» **Problem details**
Please find each line in the items below that contains the string "appoggiatura" and copy those lines. Matching is case-sensitive.

===== Data entries

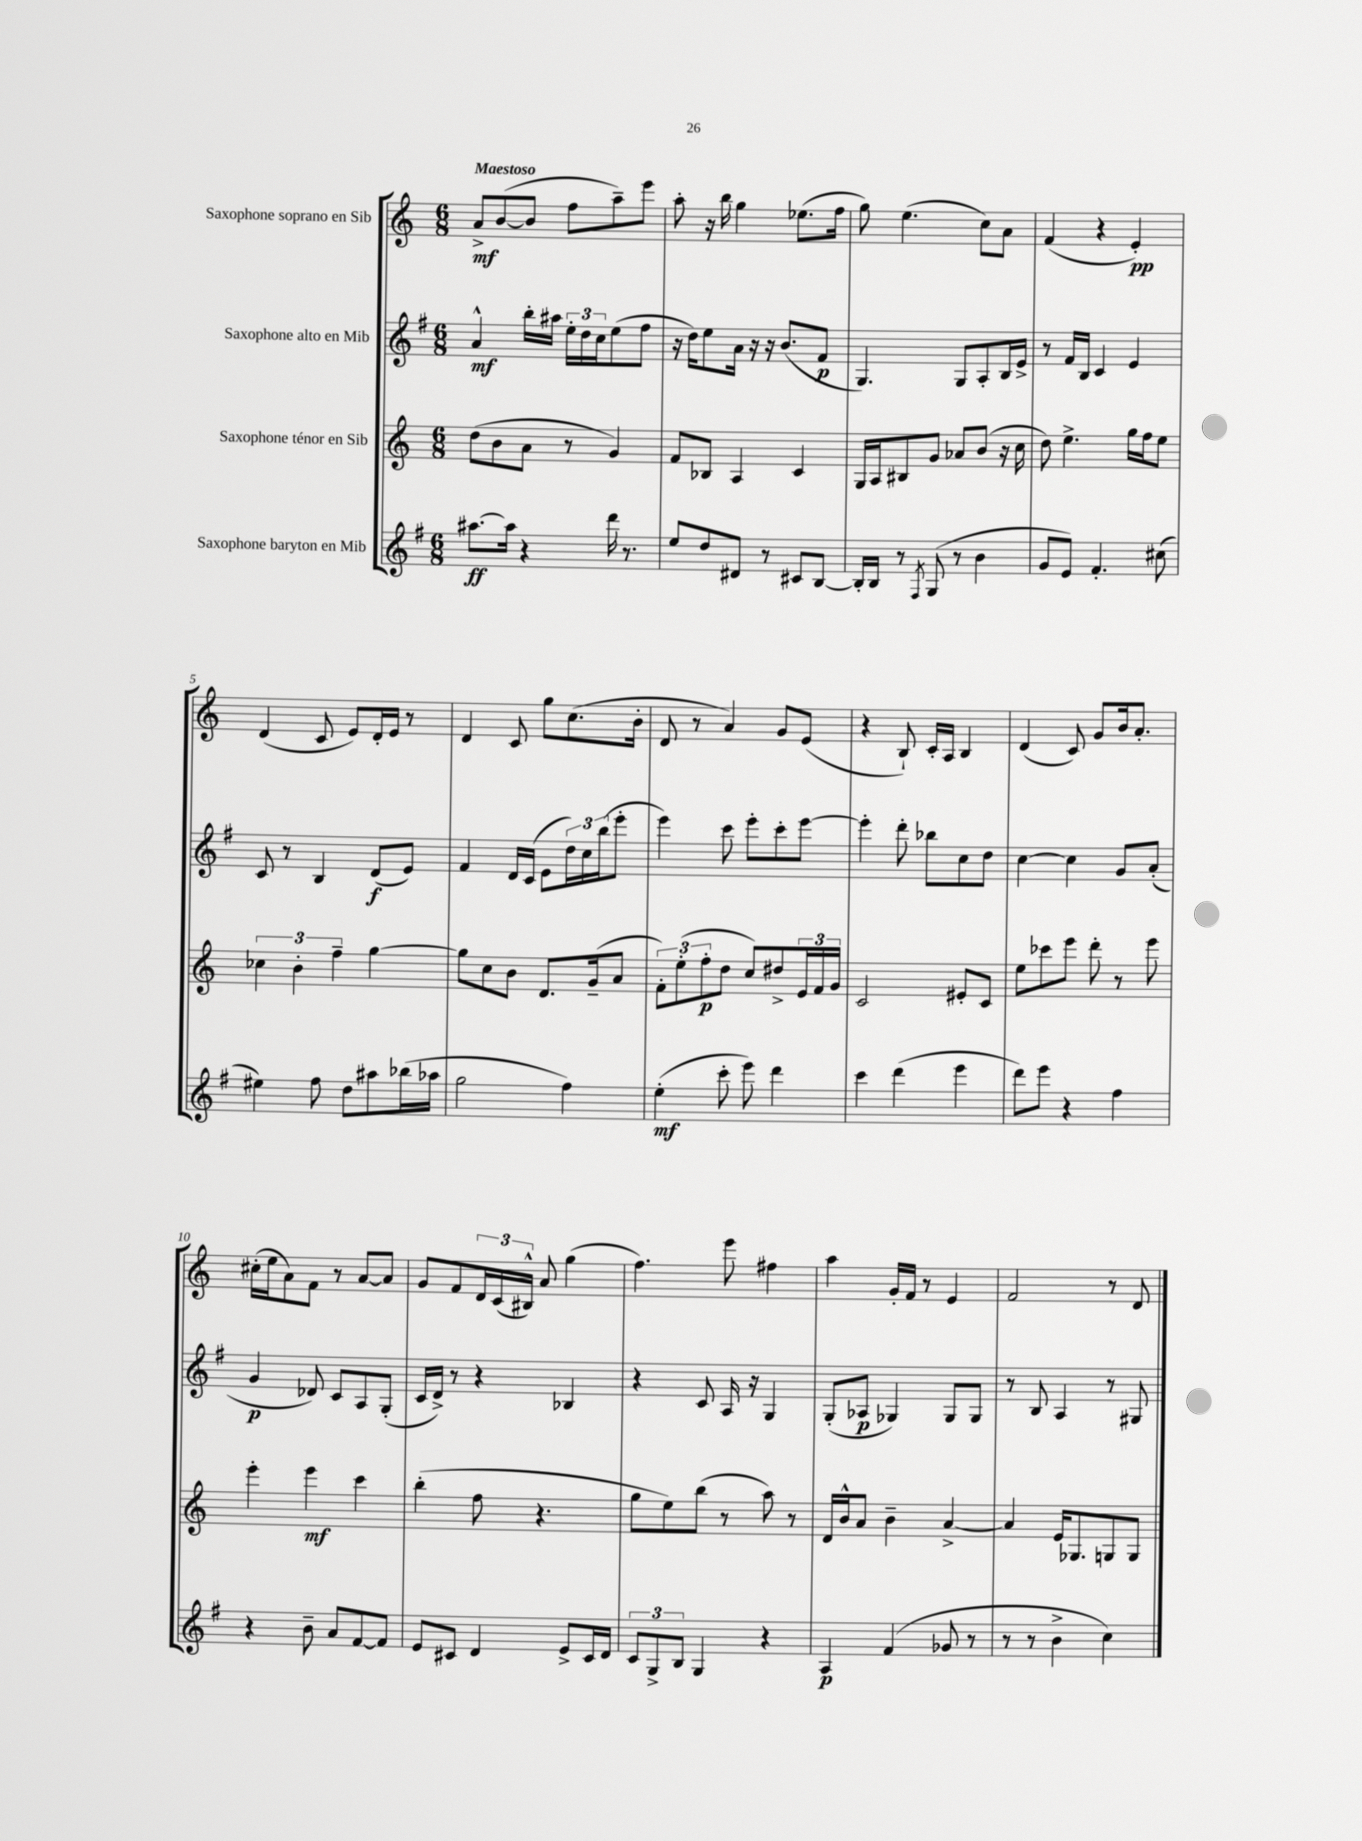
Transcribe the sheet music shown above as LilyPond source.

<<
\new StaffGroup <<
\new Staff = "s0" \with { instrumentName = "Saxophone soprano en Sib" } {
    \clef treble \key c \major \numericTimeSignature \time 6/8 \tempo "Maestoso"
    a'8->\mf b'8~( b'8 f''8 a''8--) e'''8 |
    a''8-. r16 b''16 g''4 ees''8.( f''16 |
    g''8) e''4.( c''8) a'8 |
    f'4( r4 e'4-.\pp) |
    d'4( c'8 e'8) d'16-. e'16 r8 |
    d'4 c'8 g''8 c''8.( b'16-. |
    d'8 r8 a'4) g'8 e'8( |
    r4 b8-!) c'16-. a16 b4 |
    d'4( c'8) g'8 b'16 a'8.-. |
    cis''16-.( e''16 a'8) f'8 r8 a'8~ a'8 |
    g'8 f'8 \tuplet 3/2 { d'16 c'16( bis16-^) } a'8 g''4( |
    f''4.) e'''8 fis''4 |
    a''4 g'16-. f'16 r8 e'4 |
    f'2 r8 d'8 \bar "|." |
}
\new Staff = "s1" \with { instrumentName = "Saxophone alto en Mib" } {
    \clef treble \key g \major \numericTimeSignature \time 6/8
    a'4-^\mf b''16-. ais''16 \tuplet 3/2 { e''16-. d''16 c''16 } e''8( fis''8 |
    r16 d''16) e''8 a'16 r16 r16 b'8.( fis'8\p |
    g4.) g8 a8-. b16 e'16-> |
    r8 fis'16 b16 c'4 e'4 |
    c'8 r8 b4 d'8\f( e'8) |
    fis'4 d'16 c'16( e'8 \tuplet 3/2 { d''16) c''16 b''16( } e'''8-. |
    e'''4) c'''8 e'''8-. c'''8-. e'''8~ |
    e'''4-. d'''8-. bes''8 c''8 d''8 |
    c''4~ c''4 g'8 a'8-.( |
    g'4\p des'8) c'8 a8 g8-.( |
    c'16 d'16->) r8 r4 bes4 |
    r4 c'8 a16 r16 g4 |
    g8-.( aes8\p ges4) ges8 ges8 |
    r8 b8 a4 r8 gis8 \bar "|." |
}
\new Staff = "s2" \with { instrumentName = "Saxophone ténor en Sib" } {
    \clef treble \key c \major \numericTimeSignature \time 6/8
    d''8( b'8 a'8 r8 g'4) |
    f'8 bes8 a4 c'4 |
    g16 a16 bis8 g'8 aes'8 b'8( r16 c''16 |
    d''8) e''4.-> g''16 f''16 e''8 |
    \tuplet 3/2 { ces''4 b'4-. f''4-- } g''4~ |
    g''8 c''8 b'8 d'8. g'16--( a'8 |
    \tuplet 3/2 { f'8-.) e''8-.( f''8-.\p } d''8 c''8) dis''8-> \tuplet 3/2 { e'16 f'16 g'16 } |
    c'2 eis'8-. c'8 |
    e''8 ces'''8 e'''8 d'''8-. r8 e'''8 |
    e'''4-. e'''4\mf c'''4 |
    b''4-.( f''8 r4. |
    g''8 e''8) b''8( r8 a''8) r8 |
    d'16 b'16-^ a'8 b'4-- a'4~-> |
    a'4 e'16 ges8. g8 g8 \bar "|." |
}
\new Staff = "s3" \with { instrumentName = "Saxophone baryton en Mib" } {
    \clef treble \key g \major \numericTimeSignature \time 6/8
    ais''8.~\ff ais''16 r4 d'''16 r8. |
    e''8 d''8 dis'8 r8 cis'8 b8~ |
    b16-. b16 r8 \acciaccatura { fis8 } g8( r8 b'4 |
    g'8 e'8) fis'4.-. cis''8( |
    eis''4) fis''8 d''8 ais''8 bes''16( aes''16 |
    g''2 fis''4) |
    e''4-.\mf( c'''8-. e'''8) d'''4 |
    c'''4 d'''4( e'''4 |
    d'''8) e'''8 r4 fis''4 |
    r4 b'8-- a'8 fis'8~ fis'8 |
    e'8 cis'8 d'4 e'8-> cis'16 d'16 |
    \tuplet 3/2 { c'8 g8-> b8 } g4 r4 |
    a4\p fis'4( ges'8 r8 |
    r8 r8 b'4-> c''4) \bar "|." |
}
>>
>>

==========
===== Data entries

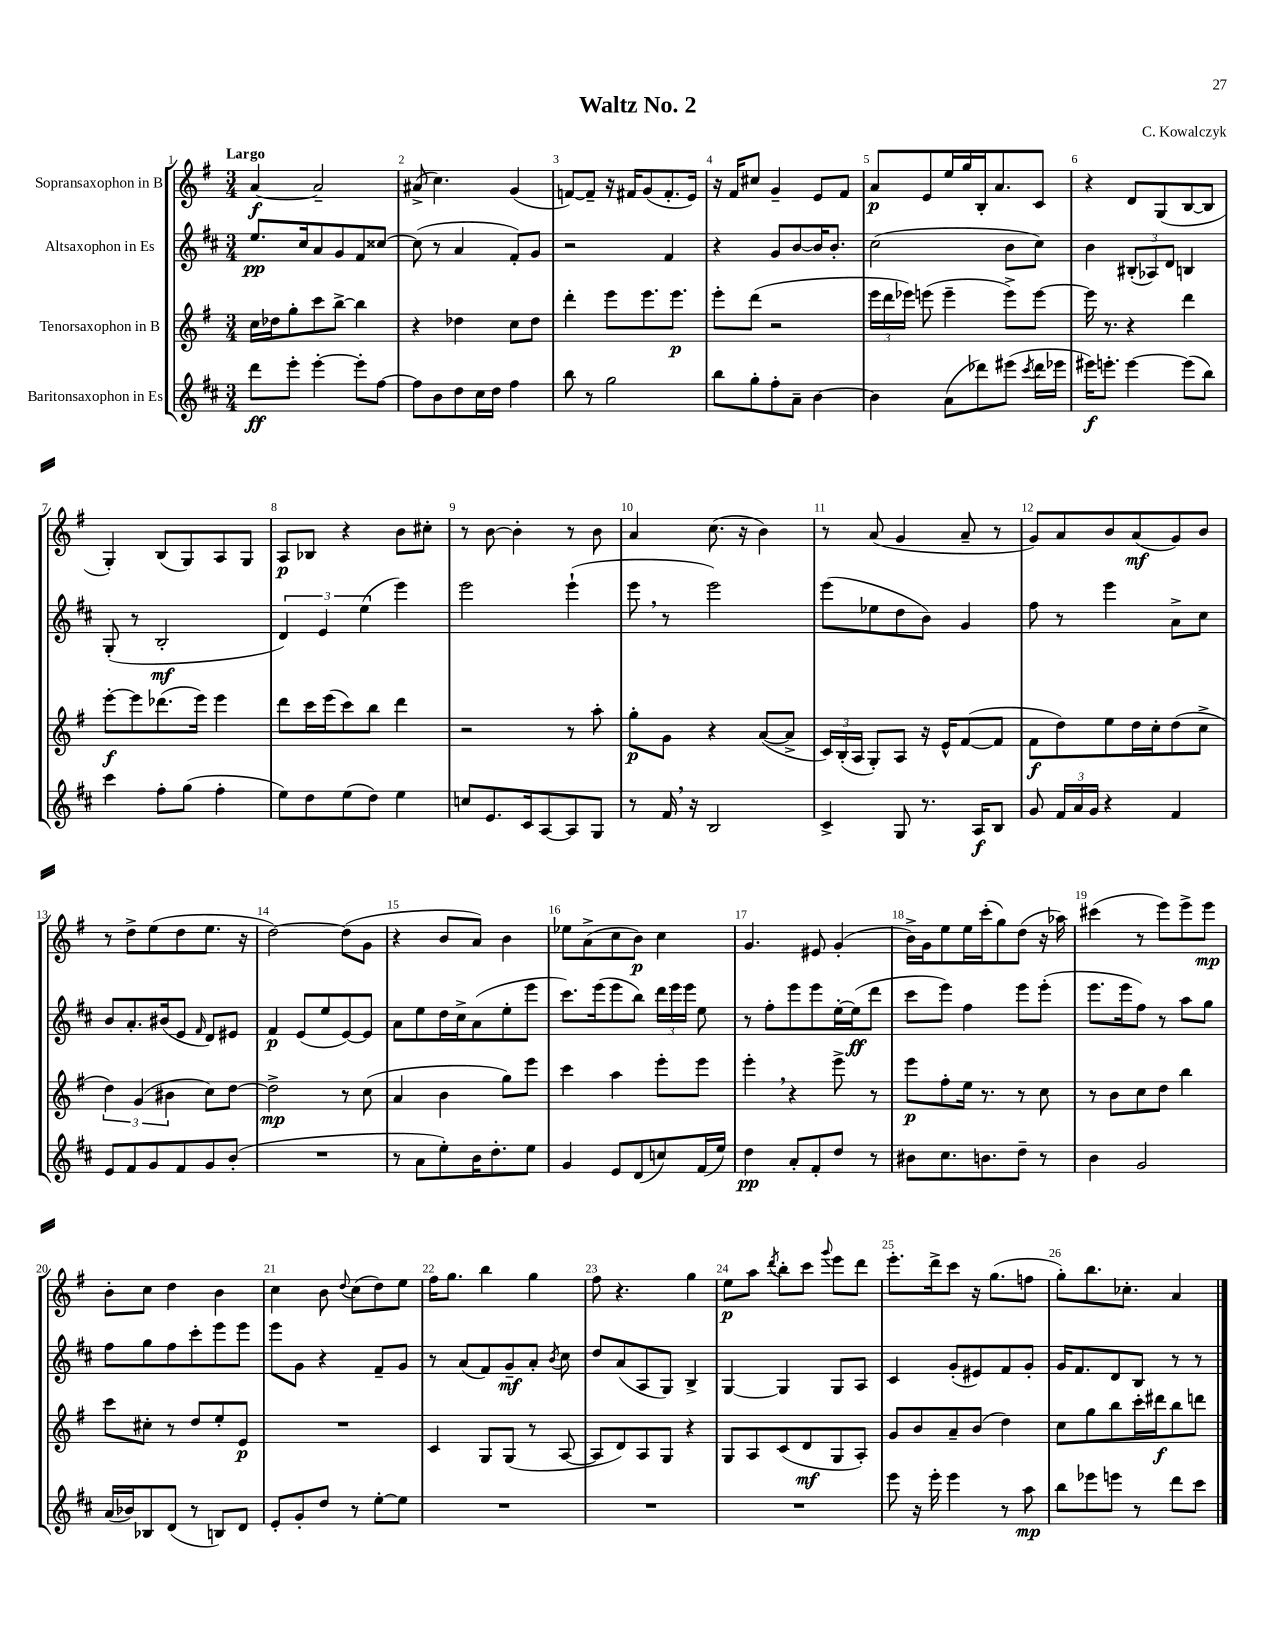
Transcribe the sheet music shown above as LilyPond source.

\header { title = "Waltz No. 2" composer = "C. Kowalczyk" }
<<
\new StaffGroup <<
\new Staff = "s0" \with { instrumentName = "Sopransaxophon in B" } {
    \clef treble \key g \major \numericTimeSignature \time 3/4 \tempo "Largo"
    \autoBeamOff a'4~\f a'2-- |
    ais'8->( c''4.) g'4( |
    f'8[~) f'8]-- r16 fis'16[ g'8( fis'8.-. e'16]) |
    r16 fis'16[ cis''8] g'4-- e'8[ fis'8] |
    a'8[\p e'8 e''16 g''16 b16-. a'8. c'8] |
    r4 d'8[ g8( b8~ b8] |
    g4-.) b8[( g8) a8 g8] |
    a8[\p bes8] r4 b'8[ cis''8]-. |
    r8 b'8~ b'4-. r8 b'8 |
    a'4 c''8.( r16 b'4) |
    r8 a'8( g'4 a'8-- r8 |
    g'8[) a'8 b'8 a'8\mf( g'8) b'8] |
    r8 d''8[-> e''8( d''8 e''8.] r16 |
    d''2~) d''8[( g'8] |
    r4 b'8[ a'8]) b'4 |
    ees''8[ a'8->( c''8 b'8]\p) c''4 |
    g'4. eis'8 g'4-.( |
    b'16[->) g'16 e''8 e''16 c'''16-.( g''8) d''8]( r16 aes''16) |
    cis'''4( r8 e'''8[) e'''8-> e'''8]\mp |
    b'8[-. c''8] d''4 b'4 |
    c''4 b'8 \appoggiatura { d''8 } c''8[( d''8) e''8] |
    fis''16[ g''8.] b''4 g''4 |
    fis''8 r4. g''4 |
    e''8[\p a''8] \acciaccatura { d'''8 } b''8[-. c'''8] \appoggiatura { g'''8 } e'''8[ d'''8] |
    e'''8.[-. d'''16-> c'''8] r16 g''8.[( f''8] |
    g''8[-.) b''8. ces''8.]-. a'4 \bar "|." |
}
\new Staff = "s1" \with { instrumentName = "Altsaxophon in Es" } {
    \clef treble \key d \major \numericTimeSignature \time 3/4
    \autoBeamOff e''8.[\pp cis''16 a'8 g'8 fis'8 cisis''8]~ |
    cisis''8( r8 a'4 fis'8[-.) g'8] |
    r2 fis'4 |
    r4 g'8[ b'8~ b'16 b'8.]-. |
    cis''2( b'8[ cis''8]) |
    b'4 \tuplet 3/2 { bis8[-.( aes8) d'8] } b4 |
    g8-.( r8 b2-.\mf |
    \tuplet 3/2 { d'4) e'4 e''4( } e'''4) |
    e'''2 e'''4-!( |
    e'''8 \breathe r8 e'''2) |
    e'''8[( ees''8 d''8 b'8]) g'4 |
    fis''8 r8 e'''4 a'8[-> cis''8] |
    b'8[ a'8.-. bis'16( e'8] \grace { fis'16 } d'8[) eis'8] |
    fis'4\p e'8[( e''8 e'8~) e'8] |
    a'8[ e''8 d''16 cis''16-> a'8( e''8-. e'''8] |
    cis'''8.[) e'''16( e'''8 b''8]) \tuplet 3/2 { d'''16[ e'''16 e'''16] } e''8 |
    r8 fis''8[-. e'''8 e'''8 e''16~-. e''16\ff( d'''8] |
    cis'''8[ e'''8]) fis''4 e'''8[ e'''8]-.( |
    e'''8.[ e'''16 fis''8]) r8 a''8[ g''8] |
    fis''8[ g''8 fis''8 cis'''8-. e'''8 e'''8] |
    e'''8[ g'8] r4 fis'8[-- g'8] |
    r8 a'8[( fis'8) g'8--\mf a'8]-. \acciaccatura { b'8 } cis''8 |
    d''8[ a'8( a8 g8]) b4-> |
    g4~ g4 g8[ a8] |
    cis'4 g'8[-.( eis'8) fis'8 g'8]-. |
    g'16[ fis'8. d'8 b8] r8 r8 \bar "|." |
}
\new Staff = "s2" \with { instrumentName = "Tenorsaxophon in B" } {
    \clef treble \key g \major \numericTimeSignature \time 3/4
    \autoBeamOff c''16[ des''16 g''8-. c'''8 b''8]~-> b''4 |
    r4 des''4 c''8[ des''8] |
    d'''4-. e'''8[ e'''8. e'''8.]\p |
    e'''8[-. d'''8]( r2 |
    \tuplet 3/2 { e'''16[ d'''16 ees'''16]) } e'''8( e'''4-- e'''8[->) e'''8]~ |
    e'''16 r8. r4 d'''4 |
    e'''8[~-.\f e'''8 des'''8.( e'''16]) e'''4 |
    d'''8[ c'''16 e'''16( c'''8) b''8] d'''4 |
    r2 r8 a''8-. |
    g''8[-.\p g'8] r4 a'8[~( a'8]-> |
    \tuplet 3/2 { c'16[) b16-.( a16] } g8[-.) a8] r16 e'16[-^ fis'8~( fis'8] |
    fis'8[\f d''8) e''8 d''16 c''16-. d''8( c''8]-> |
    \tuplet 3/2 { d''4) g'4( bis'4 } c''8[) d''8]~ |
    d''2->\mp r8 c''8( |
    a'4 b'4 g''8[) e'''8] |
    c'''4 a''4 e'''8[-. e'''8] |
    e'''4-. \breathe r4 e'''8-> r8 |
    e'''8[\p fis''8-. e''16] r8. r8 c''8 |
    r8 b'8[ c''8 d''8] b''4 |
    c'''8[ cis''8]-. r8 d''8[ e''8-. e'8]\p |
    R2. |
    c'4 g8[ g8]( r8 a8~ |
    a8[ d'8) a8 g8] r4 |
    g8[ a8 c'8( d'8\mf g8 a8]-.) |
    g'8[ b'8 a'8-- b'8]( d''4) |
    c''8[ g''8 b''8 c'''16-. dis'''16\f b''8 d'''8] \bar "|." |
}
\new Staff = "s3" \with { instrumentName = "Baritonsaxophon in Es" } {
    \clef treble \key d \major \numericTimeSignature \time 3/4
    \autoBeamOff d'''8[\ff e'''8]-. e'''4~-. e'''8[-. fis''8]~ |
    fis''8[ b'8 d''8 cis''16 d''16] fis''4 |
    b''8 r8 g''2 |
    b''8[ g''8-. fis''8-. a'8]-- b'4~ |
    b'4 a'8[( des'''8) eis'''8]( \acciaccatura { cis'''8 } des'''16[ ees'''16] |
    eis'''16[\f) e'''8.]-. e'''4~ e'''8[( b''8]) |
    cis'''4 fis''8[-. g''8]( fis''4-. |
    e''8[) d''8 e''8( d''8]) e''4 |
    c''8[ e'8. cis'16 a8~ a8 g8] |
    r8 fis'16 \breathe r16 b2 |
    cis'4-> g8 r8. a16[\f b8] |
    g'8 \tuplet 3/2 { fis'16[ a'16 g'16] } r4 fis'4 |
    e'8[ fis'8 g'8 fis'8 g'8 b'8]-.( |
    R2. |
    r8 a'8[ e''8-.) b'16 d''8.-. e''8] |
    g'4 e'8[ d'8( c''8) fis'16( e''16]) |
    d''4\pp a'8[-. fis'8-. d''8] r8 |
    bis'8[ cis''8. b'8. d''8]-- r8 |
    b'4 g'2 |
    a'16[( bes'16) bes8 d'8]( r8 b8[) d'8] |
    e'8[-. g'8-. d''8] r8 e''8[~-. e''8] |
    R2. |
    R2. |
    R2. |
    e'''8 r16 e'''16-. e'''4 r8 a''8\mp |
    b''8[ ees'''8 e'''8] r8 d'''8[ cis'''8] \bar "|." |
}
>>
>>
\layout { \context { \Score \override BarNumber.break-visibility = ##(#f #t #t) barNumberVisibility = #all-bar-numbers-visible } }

==========

» **Correct result**
    c''4 b'8 \appoggiatura { d''8 } c''8[( d''8) e''8] |
    e''8[\p a''8] \acciaccatura { d'''8 } b''8[-. c'''8] \appoggiatura { g'''8 } e'''8[ d'''8] |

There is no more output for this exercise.